##### Entries provided

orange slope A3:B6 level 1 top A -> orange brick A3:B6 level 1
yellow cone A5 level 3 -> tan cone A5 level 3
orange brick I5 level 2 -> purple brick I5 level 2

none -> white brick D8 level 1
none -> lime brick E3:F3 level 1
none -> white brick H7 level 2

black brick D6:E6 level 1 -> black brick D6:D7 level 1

##########
##### Entries provided

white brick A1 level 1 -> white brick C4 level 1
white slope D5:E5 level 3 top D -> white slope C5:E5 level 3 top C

##########
##### Entries provided

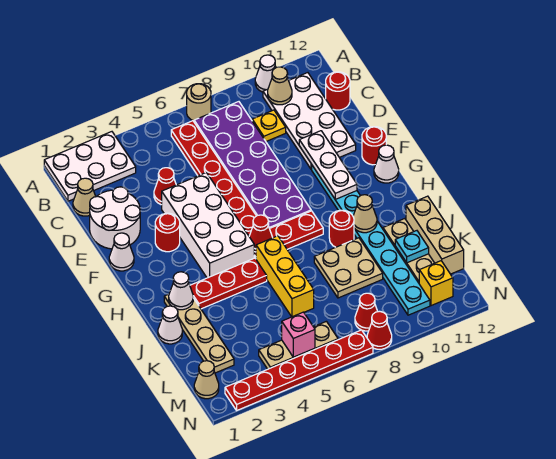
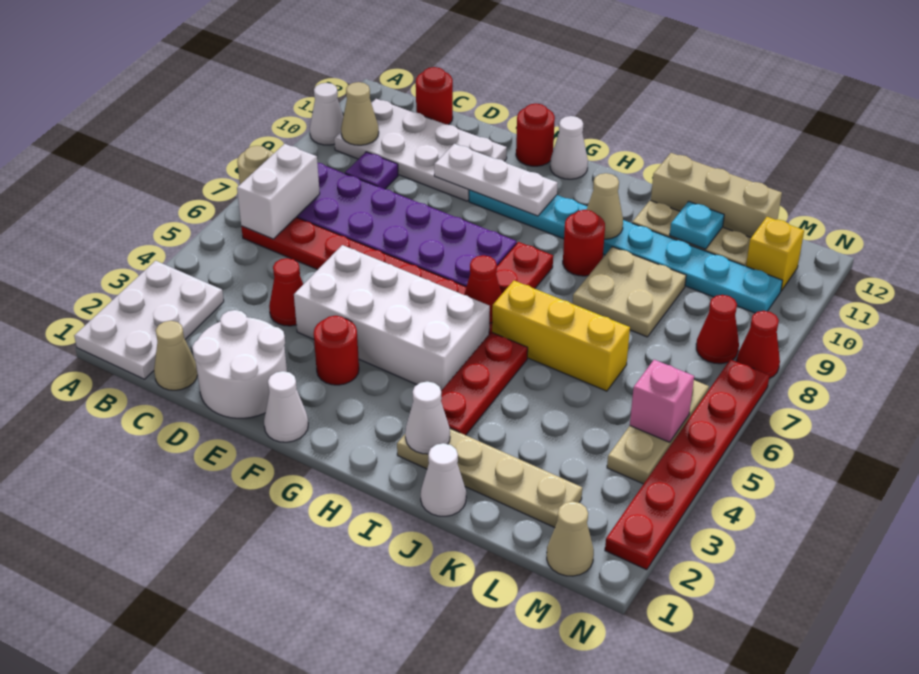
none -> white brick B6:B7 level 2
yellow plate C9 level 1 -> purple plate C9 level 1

##########

:: Task statement ::
Among the lines above, find the one with "orange slope A3:B6" and the one with "black brick D6:E6". Quote both and everything between them, exactly.

:: Response to the exercise ::
orange slope A3:B6 level 1 top A -> orange brick A3:B6 level 1
yellow cone A5 level 3 -> tan cone A5 level 3
orange brick I5 level 2 -> purple brick I5 level 2

none -> white brick D8 level 1
none -> lime brick E3:F3 level 1
none -> white brick H7 level 2

black brick D6:E6 level 1 -> black brick D6:D7 level 1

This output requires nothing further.